(Stored items)
■ ■ ■ ■

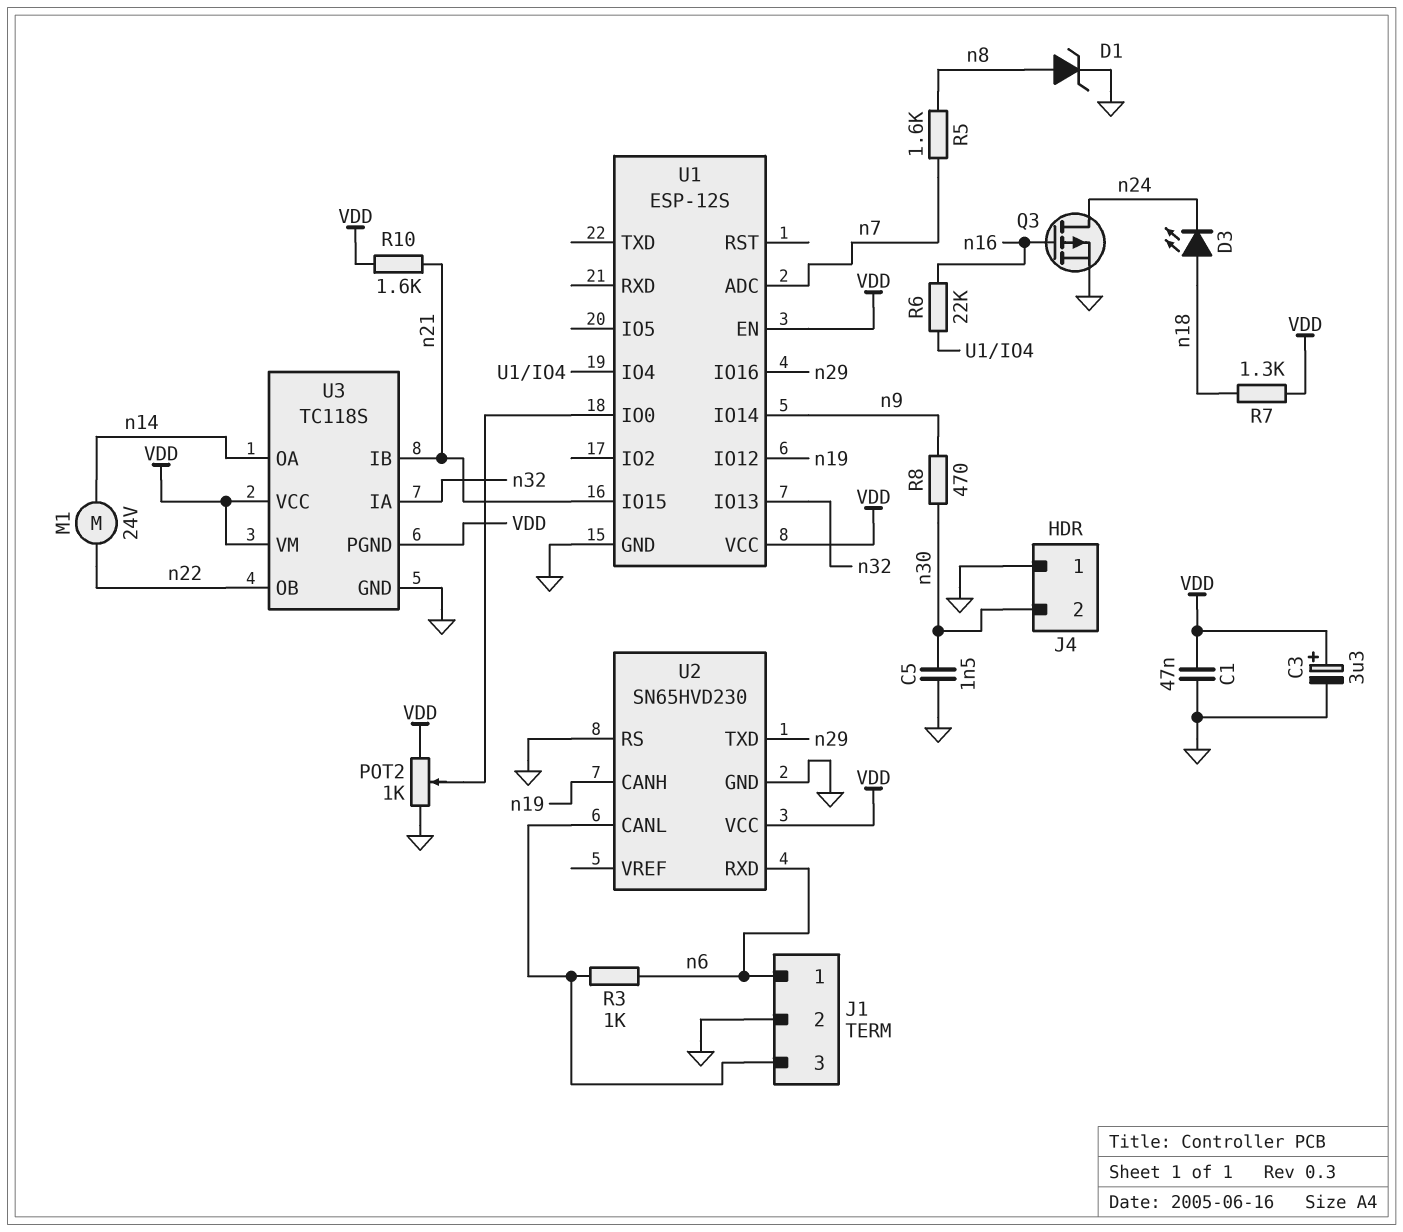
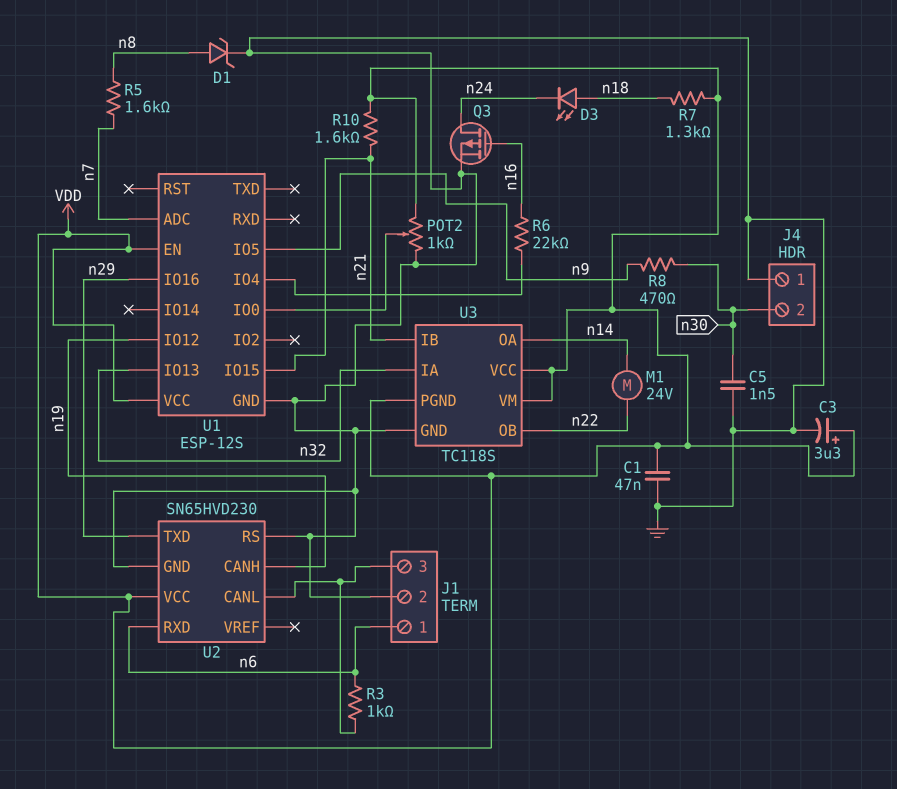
U1 pin IO5: none -> n9
U1 pin IO14: n9 -> none

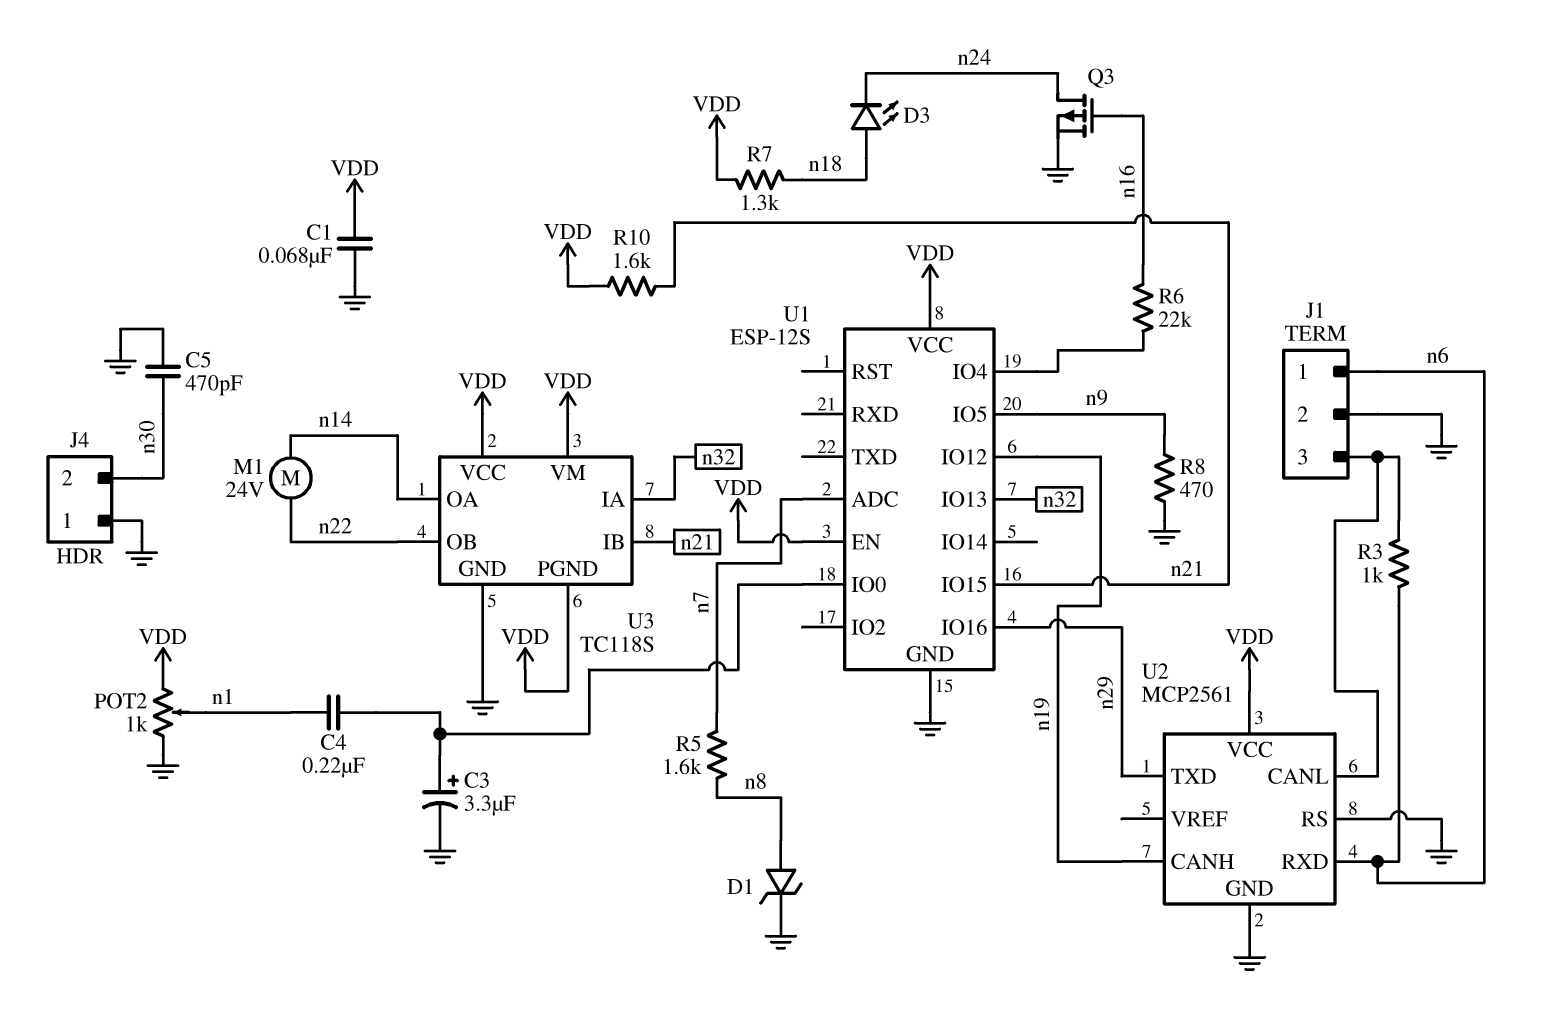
C1: 47nF (GND, VDD) -> 68nF (GND, VDD)
C3: 3.3uF (plus VDD, minus GND) -> 3.3uF (plus U1/IO0, minus GND)
C4: none -> 220nF (U1/IO0, n1)
C5: 1.5nF (GND, n30) -> 470pF (GND, n30)
POT2: 1k (GND, VDD, wiper U1/IO0) -> 1k (GND, VDD, wiper n1)
R8: 470 (n9, n30) -> 470 (GND, n9)
U2: SN65HVD230 -> MCP2561

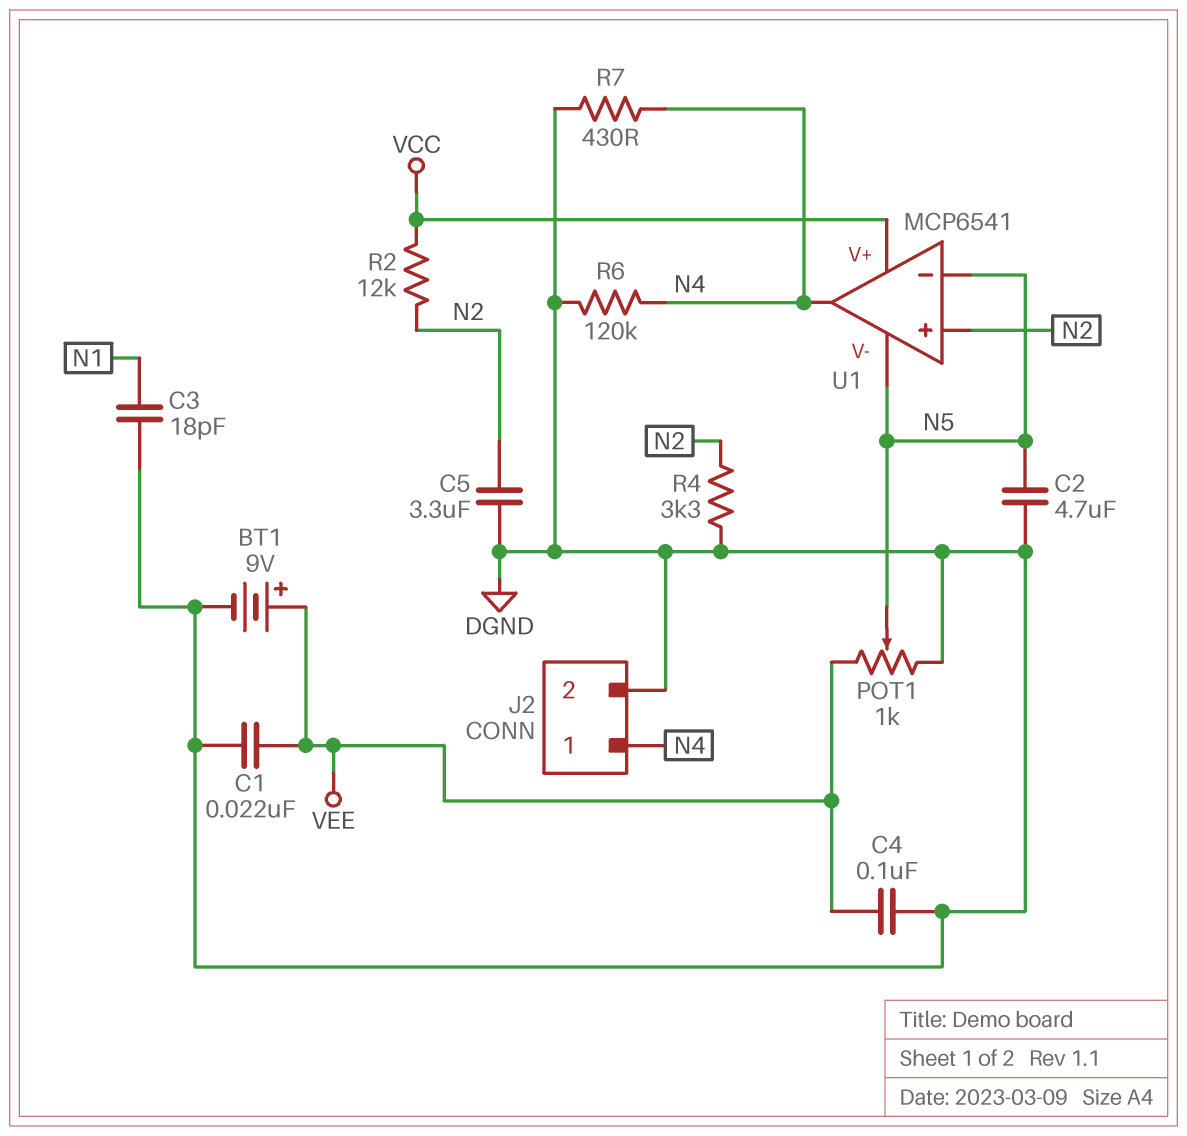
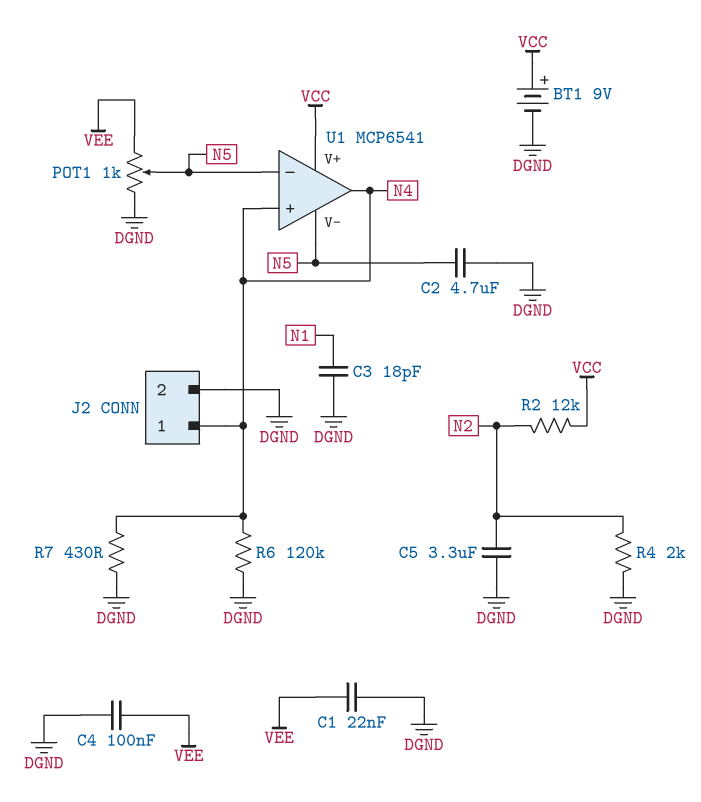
BT1: 9V (plus VEE, minus DGND) -> 9V (plus VCC, minus DGND)
R4: 3.3k (DGND, N2) -> 2k (DGND, N2)
U1 pin in+: N2 -> N4

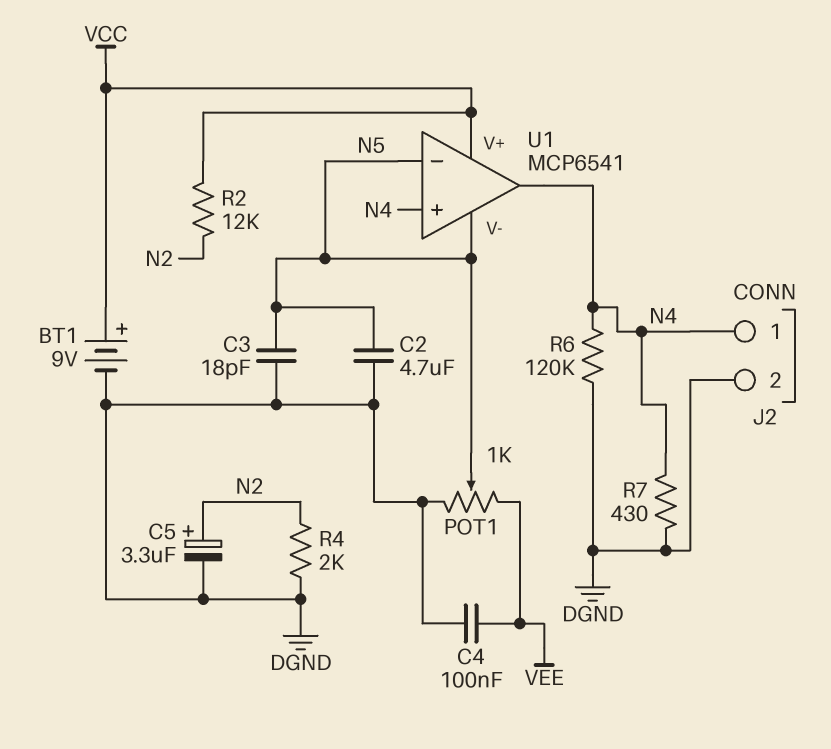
C1: 22nF (DGND, VEE) -> none
C3: 18pF (DGND, N1) -> 18pF (DGND, N5)
C5: 3.3uF (DGND, N2) -> 3.3uF (plus N2, minus DGND)

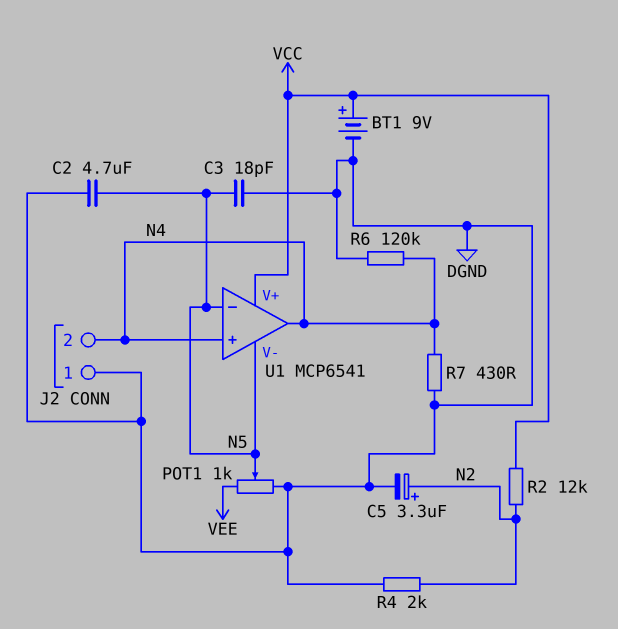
C4: 100nF (DGND, VEE) -> none
J2 pin 1: N4 -> DGND
J2 pin 2: DGND -> N4

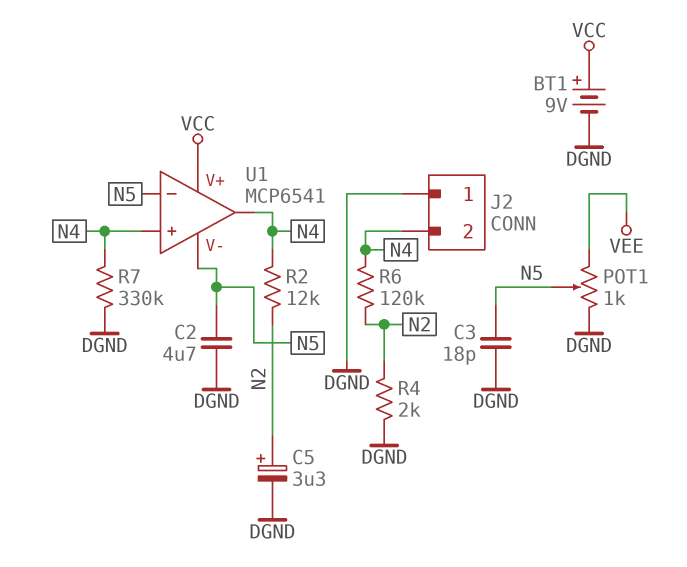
R2: 12k (N2, VCC) -> 12k (N2, N4)
R6: 120k (DGND, N4) -> 120k (N2, N4)
R7: 430 (DGND, N4) -> 330k (DGND, N4)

■ ■ ■ ■

TASK DESCRIPTION – Exact copy, no pictures: return the entries word for word.

SOLUTION –
U1 pin IO5: none -> n9
U1 pin IO14: n9 -> none

C1: 47nF (GND, VDD) -> 68nF (GND, VDD)
C3: 3.3uF (plus VDD, minus GND) -> 3.3uF (plus U1/IO0, minus GND)
C4: none -> 220nF (U1/IO0, n1)
C5: 1.5nF (GND, n30) -> 470pF (GND, n30)
POT2: 1k (GND, VDD, wiper U1/IO0) -> 1k (GND, VDD, wiper n1)
R8: 470 (n9, n30) -> 470 (GND, n9)
U2: SN65HVD230 -> MCP2561

BT1: 9V (plus VEE, minus DGND) -> 9V (plus VCC, minus DGND)
R4: 3.3k (DGND, N2) -> 2k (DGND, N2)
U1 pin in+: N2 -> N4

C1: 22nF (DGND, VEE) -> none
C3: 18pF (DGND, N1) -> 18pF (DGND, N5)
C5: 3.3uF (DGND, N2) -> 3.3uF (plus N2, minus DGND)

C4: 100nF (DGND, VEE) -> none
J2 pin 1: N4 -> DGND
J2 pin 2: DGND -> N4

R2: 12k (N2, VCC) -> 12k (N2, N4)
R6: 120k (DGND, N4) -> 120k (N2, N4)
R7: 430 (DGND, N4) -> 330k (DGND, N4)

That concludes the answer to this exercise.